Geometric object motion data
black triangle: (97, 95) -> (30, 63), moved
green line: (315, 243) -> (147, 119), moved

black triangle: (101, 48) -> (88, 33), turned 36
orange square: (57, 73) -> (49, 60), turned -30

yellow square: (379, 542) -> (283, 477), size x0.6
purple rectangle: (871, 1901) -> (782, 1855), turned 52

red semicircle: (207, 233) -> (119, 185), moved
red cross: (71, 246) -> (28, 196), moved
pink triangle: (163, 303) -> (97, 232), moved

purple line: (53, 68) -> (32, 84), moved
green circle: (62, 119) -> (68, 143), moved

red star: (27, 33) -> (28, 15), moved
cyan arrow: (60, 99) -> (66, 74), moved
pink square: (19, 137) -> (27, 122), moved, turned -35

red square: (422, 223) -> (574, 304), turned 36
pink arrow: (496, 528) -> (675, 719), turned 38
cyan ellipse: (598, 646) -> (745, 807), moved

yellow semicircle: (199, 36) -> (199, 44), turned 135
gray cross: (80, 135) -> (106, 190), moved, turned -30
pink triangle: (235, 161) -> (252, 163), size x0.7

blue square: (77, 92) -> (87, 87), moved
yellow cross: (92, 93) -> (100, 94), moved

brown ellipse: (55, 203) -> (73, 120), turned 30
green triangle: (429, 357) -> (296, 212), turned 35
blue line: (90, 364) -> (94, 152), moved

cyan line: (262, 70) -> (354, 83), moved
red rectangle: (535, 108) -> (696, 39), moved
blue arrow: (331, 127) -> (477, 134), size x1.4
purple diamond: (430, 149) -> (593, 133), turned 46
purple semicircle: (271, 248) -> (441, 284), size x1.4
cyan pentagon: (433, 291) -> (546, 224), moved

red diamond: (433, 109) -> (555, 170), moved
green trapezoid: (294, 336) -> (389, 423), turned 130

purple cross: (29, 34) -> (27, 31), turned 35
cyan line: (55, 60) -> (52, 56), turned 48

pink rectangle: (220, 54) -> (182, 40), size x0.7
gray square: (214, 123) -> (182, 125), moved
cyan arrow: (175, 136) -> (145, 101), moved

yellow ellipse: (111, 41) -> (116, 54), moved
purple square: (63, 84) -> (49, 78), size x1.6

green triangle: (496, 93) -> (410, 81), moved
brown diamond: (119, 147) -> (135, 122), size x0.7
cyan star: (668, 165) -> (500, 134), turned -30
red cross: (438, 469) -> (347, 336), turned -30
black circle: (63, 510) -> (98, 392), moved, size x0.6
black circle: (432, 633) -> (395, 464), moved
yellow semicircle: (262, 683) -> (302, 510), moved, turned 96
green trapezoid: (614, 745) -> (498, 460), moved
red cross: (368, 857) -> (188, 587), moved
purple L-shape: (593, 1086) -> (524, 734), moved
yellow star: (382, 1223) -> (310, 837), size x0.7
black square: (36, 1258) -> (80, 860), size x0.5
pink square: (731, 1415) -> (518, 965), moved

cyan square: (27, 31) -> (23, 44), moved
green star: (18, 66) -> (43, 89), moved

:: WORK TO COMPLETE ::
Your reply should be an exact copy of every line from the line with "pink square: (731, 1415) -> (518, 965), moved" through the final line of the data, and nothing more.

:: RESPONSE ::
pink square: (731, 1415) -> (518, 965), moved

cyan square: (27, 31) -> (23, 44), moved
green star: (18, 66) -> (43, 89), moved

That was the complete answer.